─── Records shown ───

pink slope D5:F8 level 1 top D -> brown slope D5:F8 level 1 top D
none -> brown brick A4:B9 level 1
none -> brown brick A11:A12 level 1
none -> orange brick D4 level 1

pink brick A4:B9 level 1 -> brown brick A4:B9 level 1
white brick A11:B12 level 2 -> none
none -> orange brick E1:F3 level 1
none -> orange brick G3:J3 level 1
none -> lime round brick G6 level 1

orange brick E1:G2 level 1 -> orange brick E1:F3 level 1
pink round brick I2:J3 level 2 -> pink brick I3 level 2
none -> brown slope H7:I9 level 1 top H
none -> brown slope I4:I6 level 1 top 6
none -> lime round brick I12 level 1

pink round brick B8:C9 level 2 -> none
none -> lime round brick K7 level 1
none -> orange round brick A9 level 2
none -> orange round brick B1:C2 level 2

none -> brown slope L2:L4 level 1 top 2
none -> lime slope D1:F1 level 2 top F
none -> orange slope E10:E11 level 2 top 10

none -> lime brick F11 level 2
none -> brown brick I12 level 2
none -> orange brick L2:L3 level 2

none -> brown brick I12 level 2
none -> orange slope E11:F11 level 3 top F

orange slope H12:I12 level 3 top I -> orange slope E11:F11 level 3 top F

───

### Exercise objective
Pull every line containing "orange" out of the data above.

### Task solution
none -> orange brick D4 level 1
none -> orange brick E1:F3 level 1
none -> orange brick G3:J3 level 1
orange brick E1:G2 level 1 -> orange brick E1:F3 level 1
none -> orange round brick A9 level 2
none -> orange round brick B1:C2 level 2
none -> orange slope E10:E11 level 2 top 10
none -> orange brick L2:L3 level 2
none -> orange slope E11:F11 level 3 top F
orange slope H12:I12 level 3 top I -> orange slope E11:F11 level 3 top F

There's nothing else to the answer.